[Ordered polygon vertices]
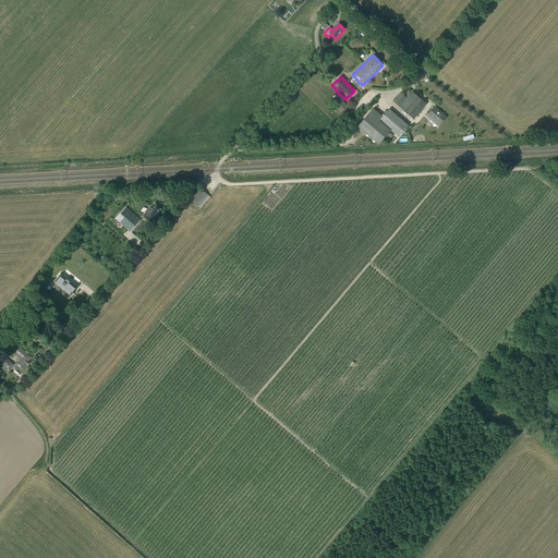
[(410,95),(405,91),(402,95),(401,94),(393,102),(414,120),(427,105),(412,93),(410,95)]
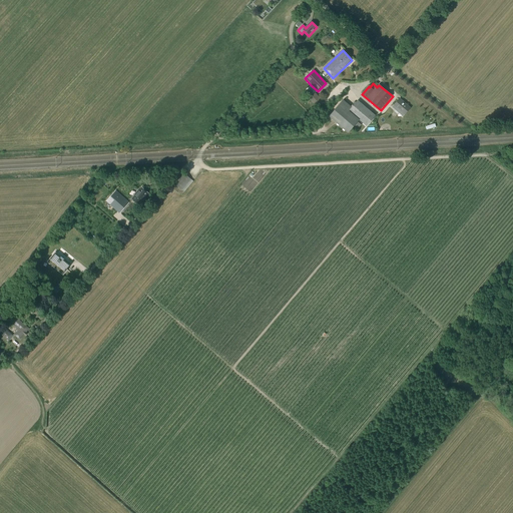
[(318,108),(324,102),(315,93),(309,99),(318,108)]
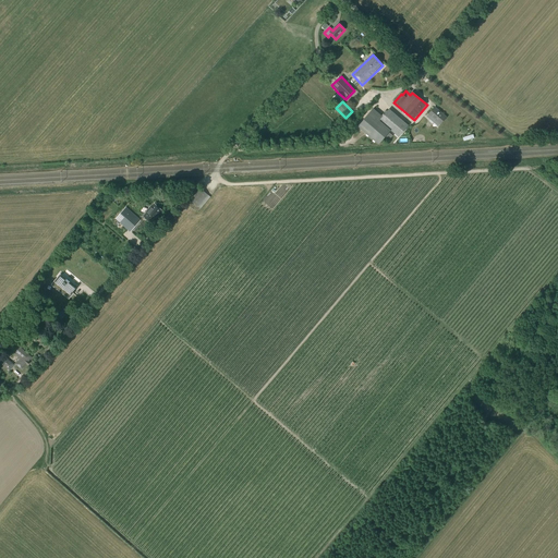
[(438,128),(439,125),(446,118),(434,108),(426,117),(438,128)]
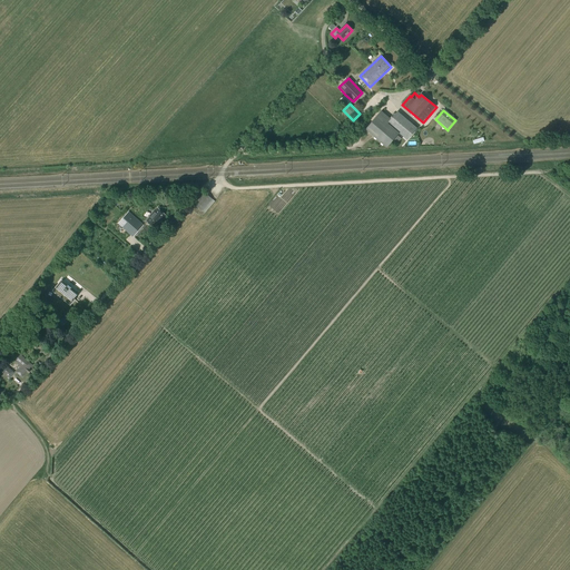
[(365,129),(386,148),(399,134),(408,140),(416,129),(397,112),(391,120),(381,111),(365,129)]
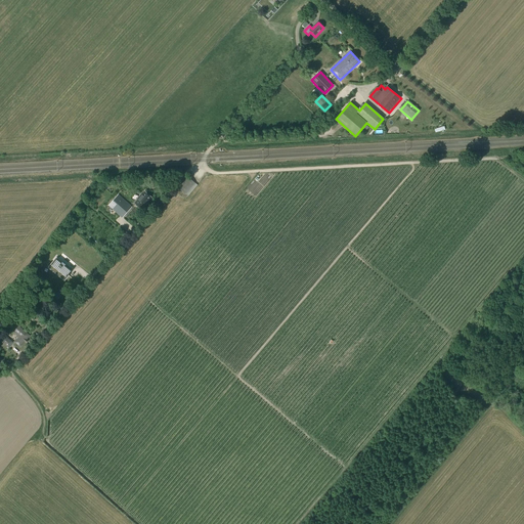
[(178,187),(186,194),(195,183),(187,177),(178,187)]
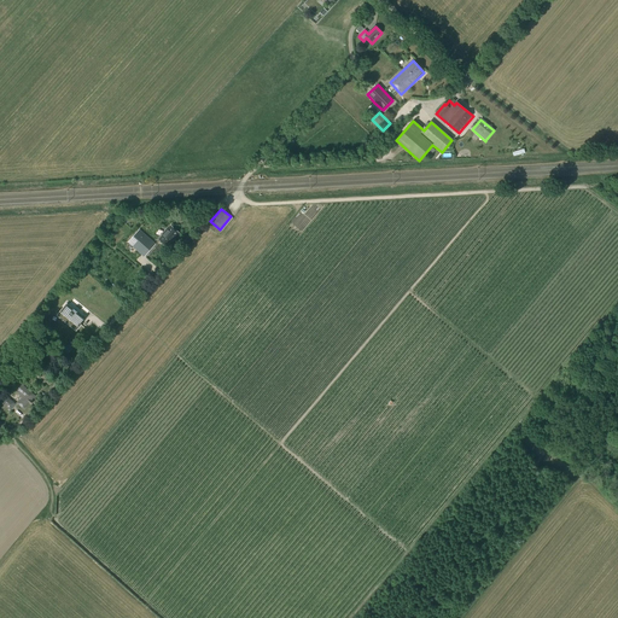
[(134,228),(133,227),(129,225),(128,226),(120,219),(111,227),(129,243),(145,257),(155,245),(139,231),(136,234),(134,237),(130,233),(132,231),(134,228)]
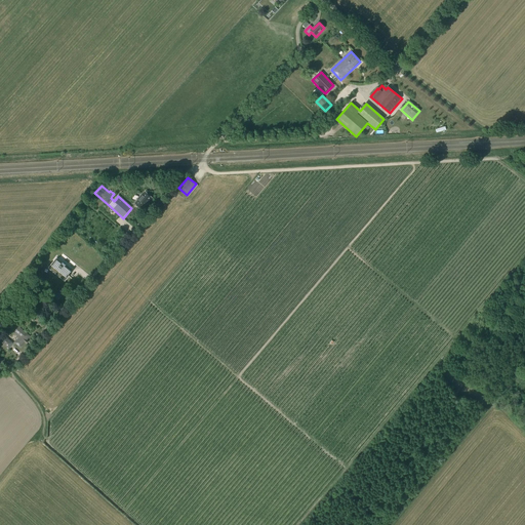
[(152,198),(146,193),(142,197),(140,197),(138,200),(135,204),(142,209),(146,205),(147,205),(149,203),(148,202),(152,198)]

== Instructions to follow ==
Should a picture appear among the entries, skip it and copy the rest exactly.

== Result ==
[(410,95),(405,91),(402,95),(401,94),(393,102),(414,120),(427,105),(412,93),(410,95)]
[(318,108),(324,102),(315,93),(309,99),(318,108)]
[(438,128),(439,125),(446,118),(434,108),(426,117),(438,128)]
[(365,129),(386,148),(399,134),(408,140),(416,129),(397,112),(391,120),(381,111),(365,129)]
[(178,187),(186,194),(195,183),(187,177),(178,187)]
[(134,228),(133,227),(129,225),(128,226),(120,219),(111,227),(129,243),(145,257),(155,245),(139,231),(136,234),(134,237),(130,233),(132,231),(134,228)]
[(152,198),(146,193),(142,197),(140,197),(138,200),(135,204),(142,209),(146,205),(147,205),(149,203),(148,202),(152,198)]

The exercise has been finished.